** Source data follows **

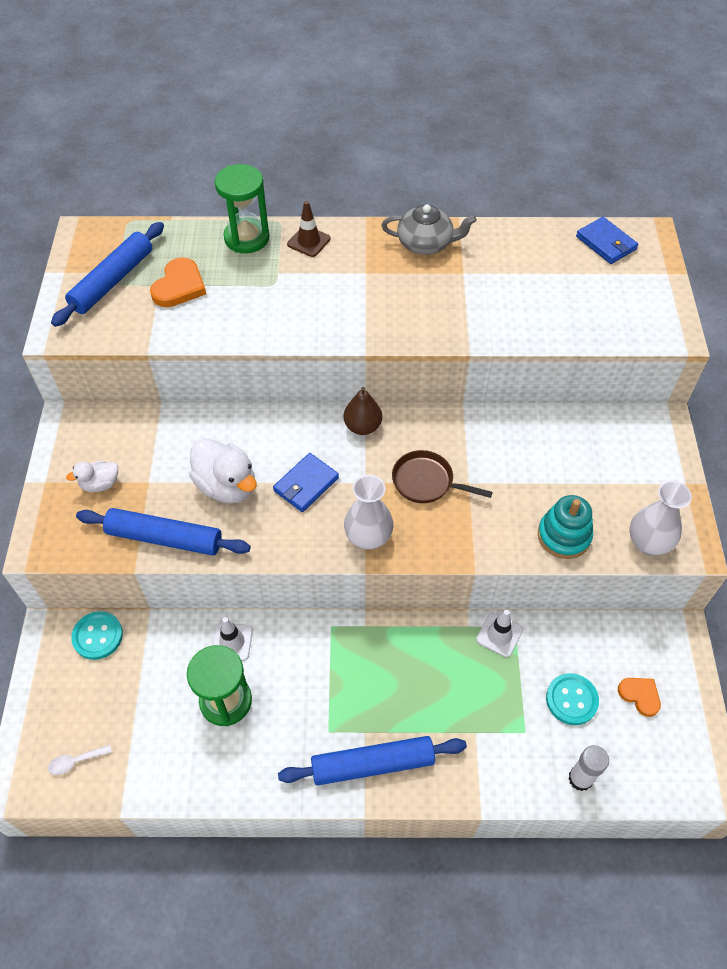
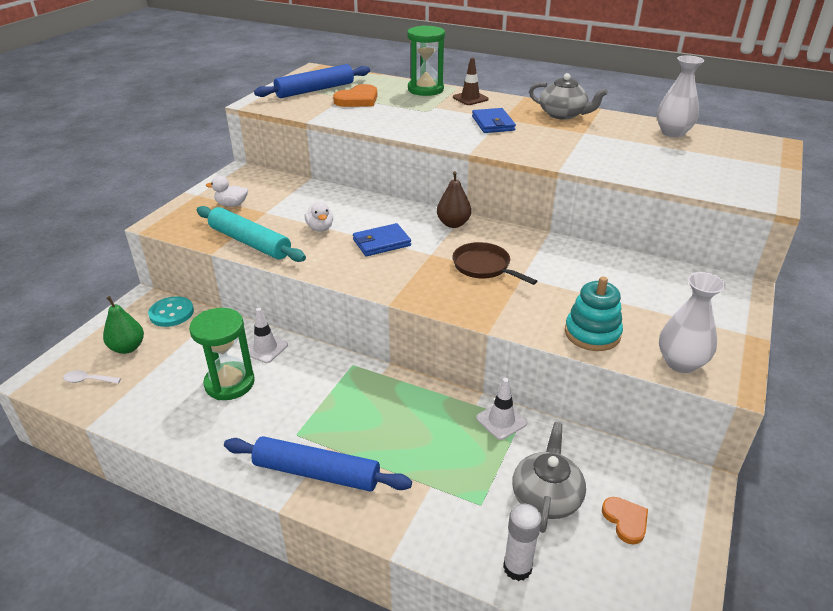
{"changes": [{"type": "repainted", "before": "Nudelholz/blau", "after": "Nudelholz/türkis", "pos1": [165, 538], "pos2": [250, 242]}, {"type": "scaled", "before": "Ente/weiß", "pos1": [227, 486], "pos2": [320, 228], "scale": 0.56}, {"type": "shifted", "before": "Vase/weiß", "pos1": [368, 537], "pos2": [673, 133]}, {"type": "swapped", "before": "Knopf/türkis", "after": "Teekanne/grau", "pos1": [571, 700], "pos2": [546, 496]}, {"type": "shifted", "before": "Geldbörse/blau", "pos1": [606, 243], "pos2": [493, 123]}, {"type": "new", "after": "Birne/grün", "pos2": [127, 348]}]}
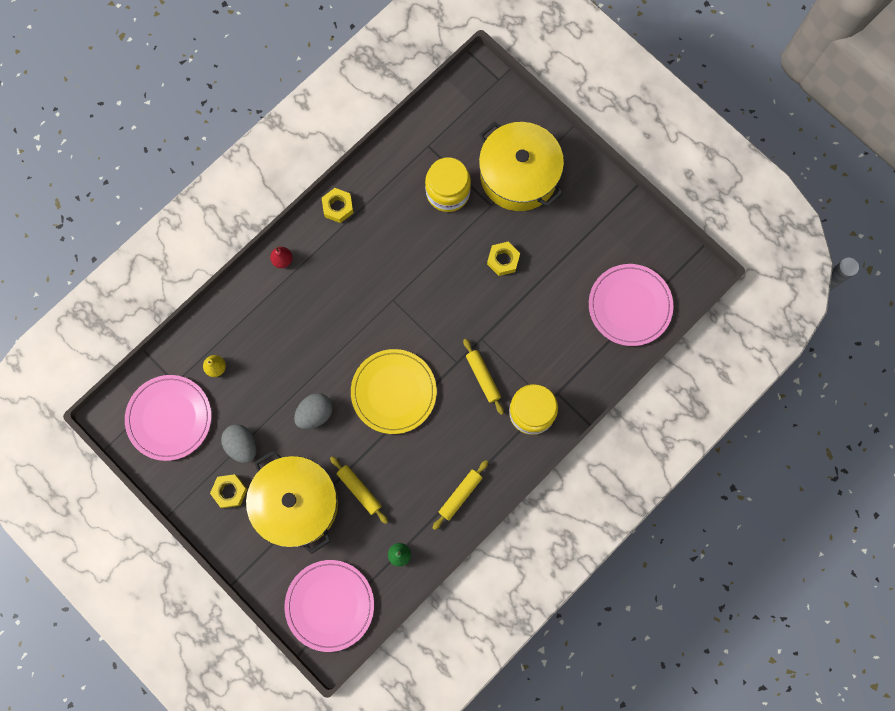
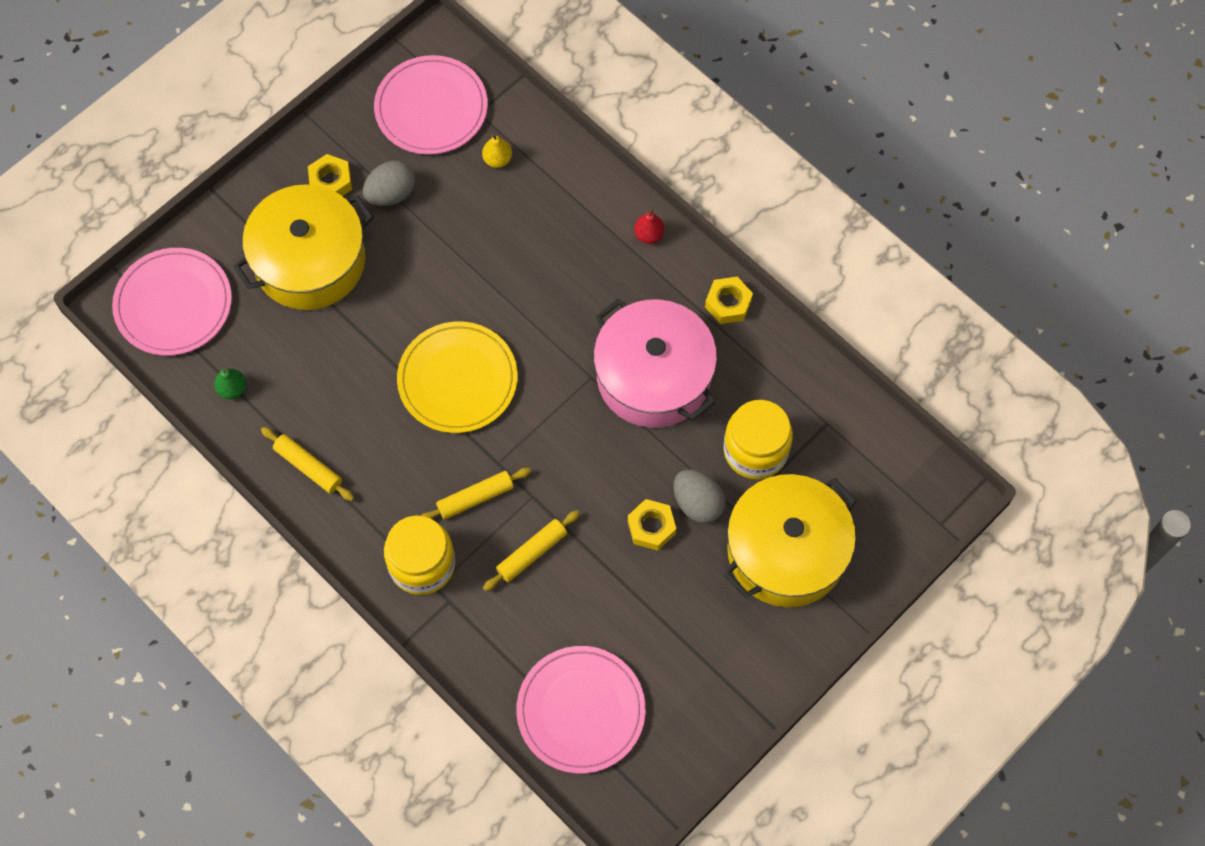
{"changes": [{"type": "shifted", "before": "Ei/grau", "pos1": [315, 413], "pos2": [697, 503]}, {"type": "shifted", "before": "Nudelholz/gelb", "pos1": [359, 490], "pos2": [532, 553]}, {"type": "new", "after": "Kochtopf/rosa", "pos2": [653, 376]}]}
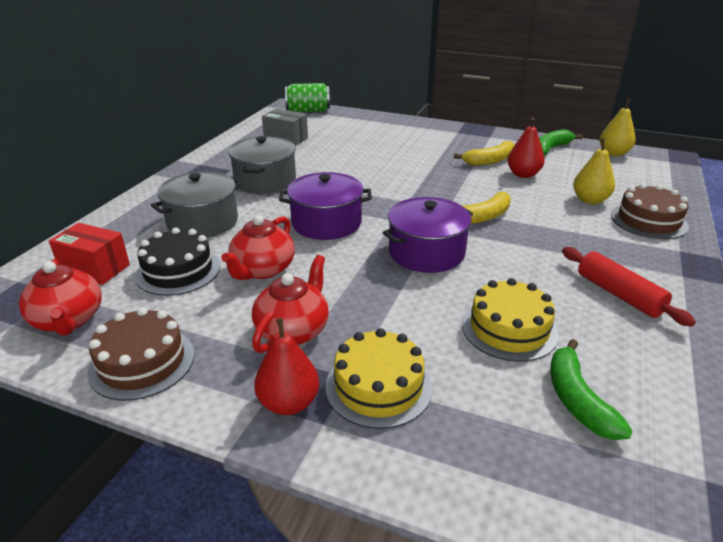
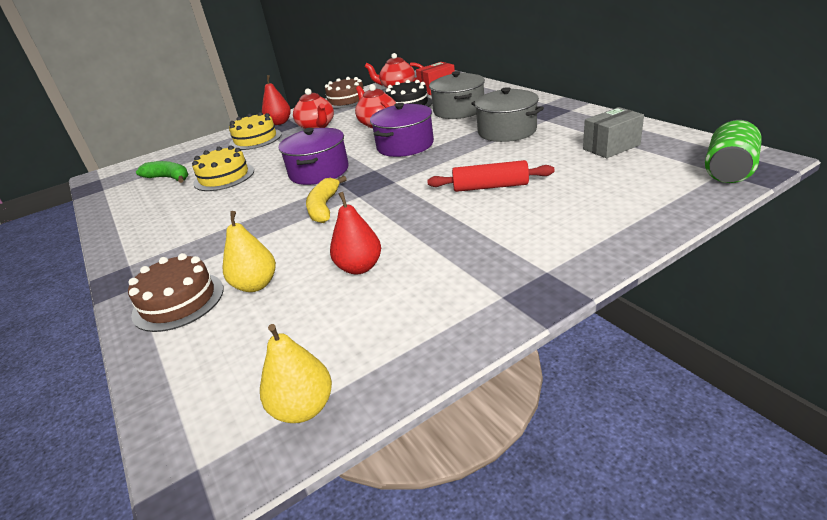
{"changes": [{"type": "gone", "before": "Banane/gelb", "pos1": [490, 161]}, {"type": "gone", "before": "Banane/grün", "pos1": [551, 149]}, {"type": "shifted", "before": "Nudelholz/rot", "pos1": [619, 294], "pos2": [490, 187]}]}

** End of Source data **

◆ Task objective:
If you see a picture in the listing, skip it while copying everything else exactly.

◆ Exercise answer:
{"changes": [{"type": "repainted", "before": "Nudelholz/blau", "after": "Nudelholz/türkis", "pos1": [165, 538], "pos2": [250, 242]}, {"type": "scaled", "before": "Ente/weiß", "pos1": [227, 486], "pos2": [320, 228], "scale": 0.56}, {"type": "shifted", "before": "Vase/weiß", "pos1": [368, 537], "pos2": [673, 133]}, {"type": "swapped", "before": "Knopf/türkis", "after": "Teekanne/grau", "pos1": [571, 700], "pos2": [546, 496]}, {"type": "shifted", "before": "Geldbörse/blau", "pos1": [606, 243], "pos2": [493, 123]}, {"type": "new", "after": "Birne/grün", "pos2": [127, 348]}]}
{"changes": [{"type": "shifted", "before": "Ei/grau", "pos1": [315, 413], "pos2": [697, 503]}, {"type": "shifted", "before": "Nudelholz/gelb", "pos1": [359, 490], "pos2": [532, 553]}, {"type": "new", "after": "Kochtopf/rosa", "pos2": [653, 376]}]}
{"changes": [{"type": "gone", "before": "Banane/gelb", "pos1": [490, 161]}, {"type": "gone", "before": "Banane/grün", "pos1": [551, 149]}, {"type": "shifted", "before": "Nudelholz/rot", "pos1": [619, 294], "pos2": [490, 187]}]}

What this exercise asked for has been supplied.